**DIRECTIONS:** An exact copy of every entry is needed, with no images.

>>>

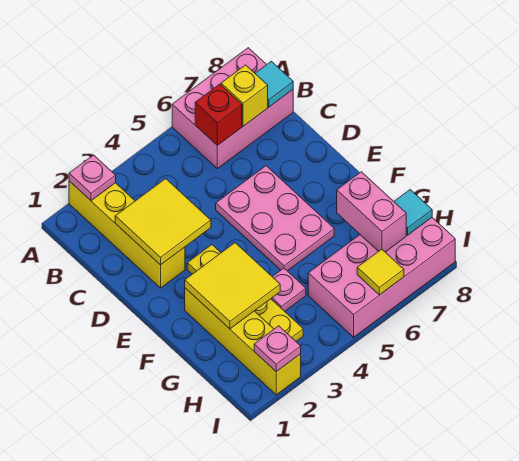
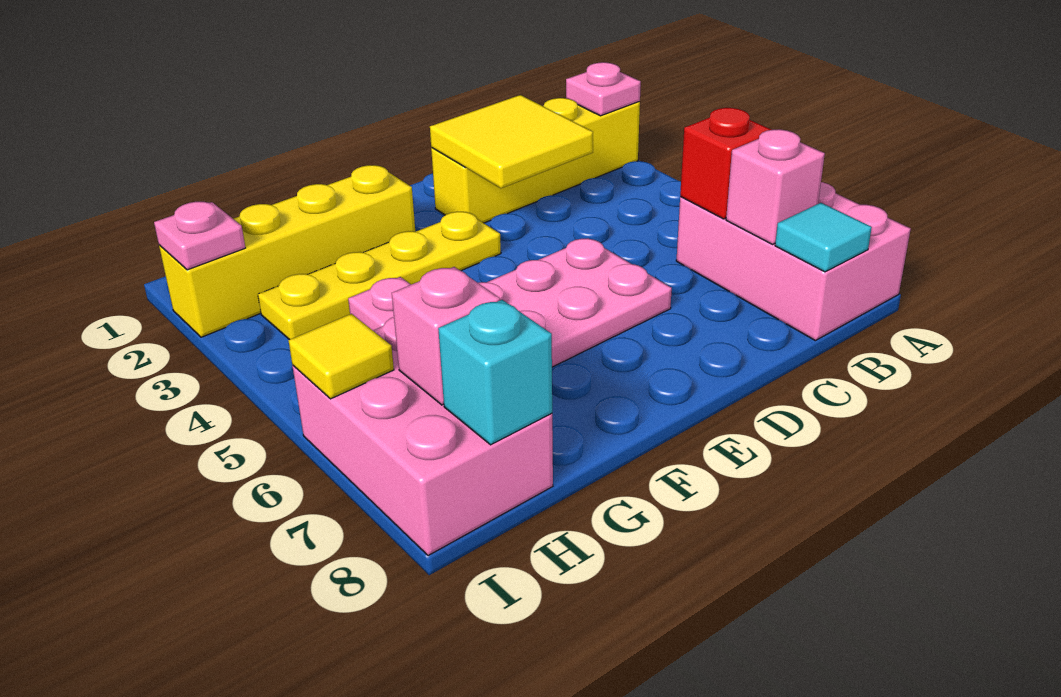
yellow brick B7 level 2 -> pink brick B7 level 2
yellow tile F2:G3 level 2 -> none
pink brick G7:H7 level 2 -> pink brick H7 level 2
pink brick H5:I8 level 1 -> pink brick H6:I8 level 1
cyan tile H8 level 2 -> cyan brick H8 level 2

<<<

**SOLUTION BELOW:**
yellow brick B7 level 2 -> pink brick B7 level 2
yellow tile F2:G3 level 2 -> none
pink brick G7:H7 level 2 -> pink brick H7 level 2
pink brick H5:I8 level 1 -> pink brick H6:I8 level 1
cyan tile H8 level 2 -> cyan brick H8 level 2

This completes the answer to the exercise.